[Provided information]:
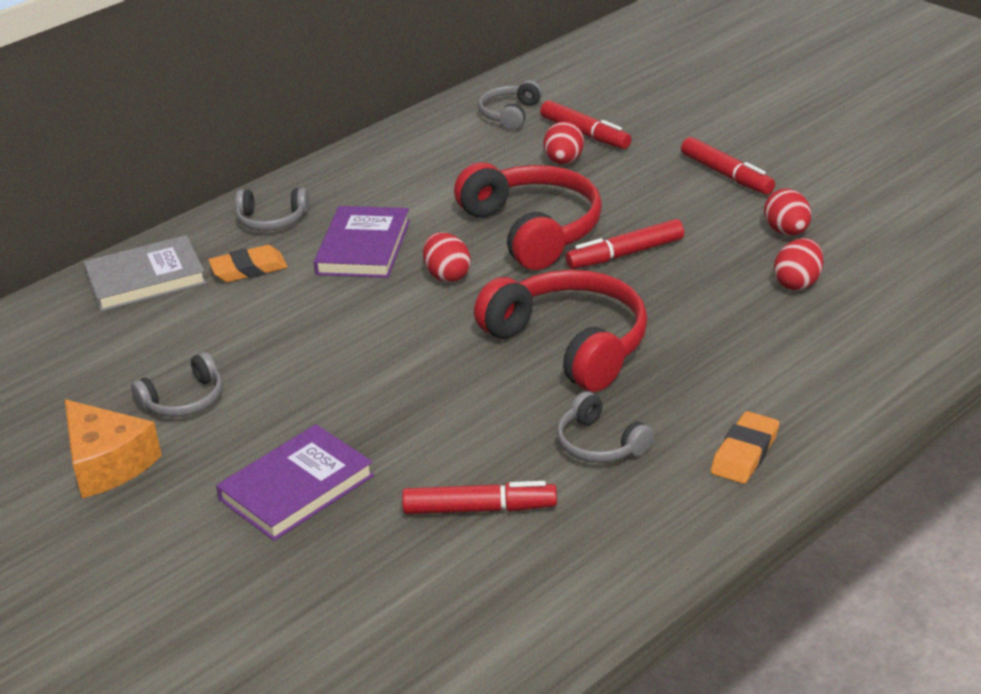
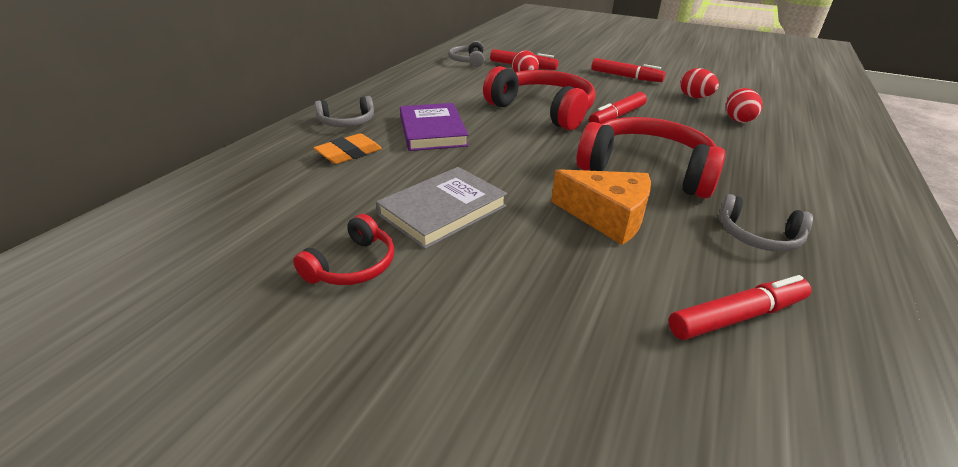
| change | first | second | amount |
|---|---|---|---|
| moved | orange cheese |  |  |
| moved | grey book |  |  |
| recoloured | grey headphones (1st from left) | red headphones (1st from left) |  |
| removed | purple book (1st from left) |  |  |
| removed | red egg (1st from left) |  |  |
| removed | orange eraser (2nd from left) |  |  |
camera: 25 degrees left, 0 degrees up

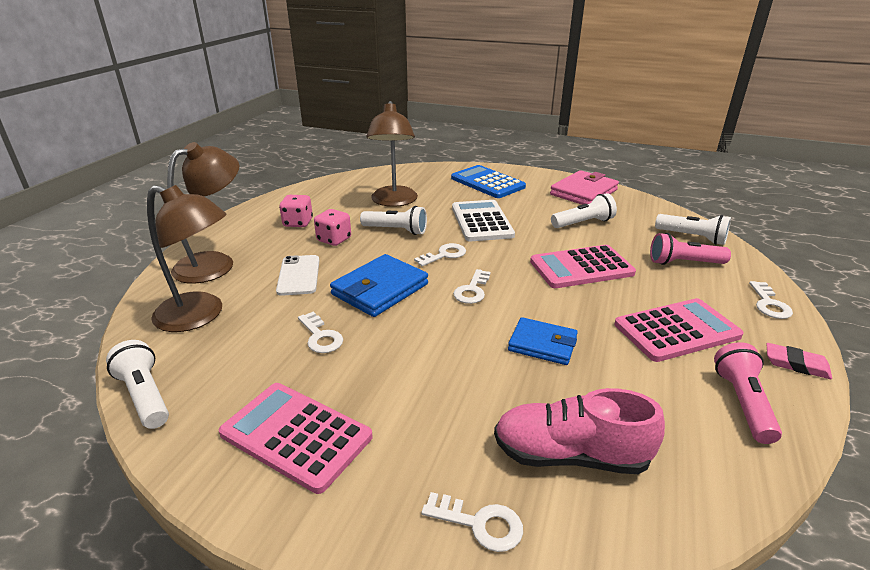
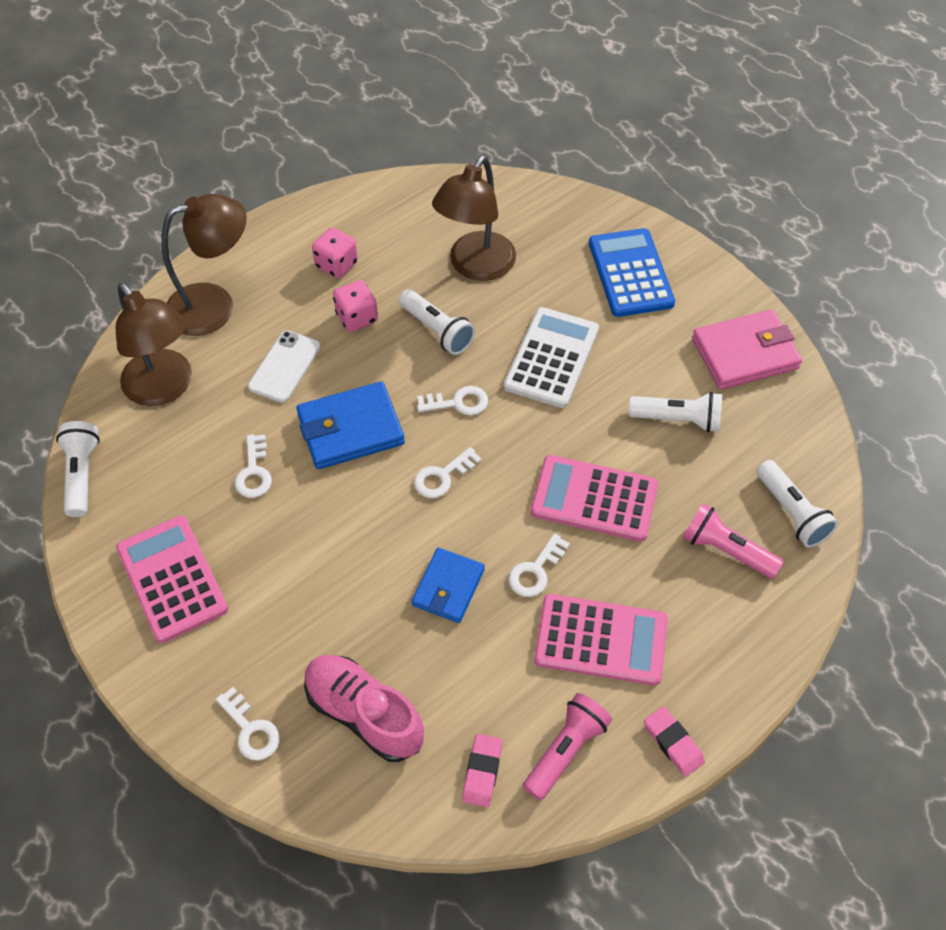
| change | first | second | amount |
|---|---|---|---|
| turned | blue wallet (2nd from left) |  | 60 degrees clockwise |
| moved | white key (5th from left) |  |  |
| added |  | pink eraser (1st from left) |  |
camera: 30 degrees right, 25 degrees up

[Aim of the exercise]:
This exercise needs every entry retyped exactly, with the pictures removed.

[Answer for this exercise]:
| change | first | second | amount |
|---|---|---|---|
| moved | orange cheese |  |  |
| moved | grey book |  |  |
| recoloured | grey headphones (1st from left) | red headphones (1st from left) |  |
| removed | purple book (1st from left) |  |  |
| removed | red egg (1st from left) |  |  |
| removed | orange eraser (2nd from left) |  |  |
camera: 25 degrees left, 0 degrees up

| change | first | second | amount |
|---|---|---|---|
| turned | blue wallet (2nd from left) |  | 60 degrees clockwise |
| moved | white key (5th from left) |  |  |
| added |  | pink eraser (1st from left) |  |
camera: 30 degrees right, 25 degrees up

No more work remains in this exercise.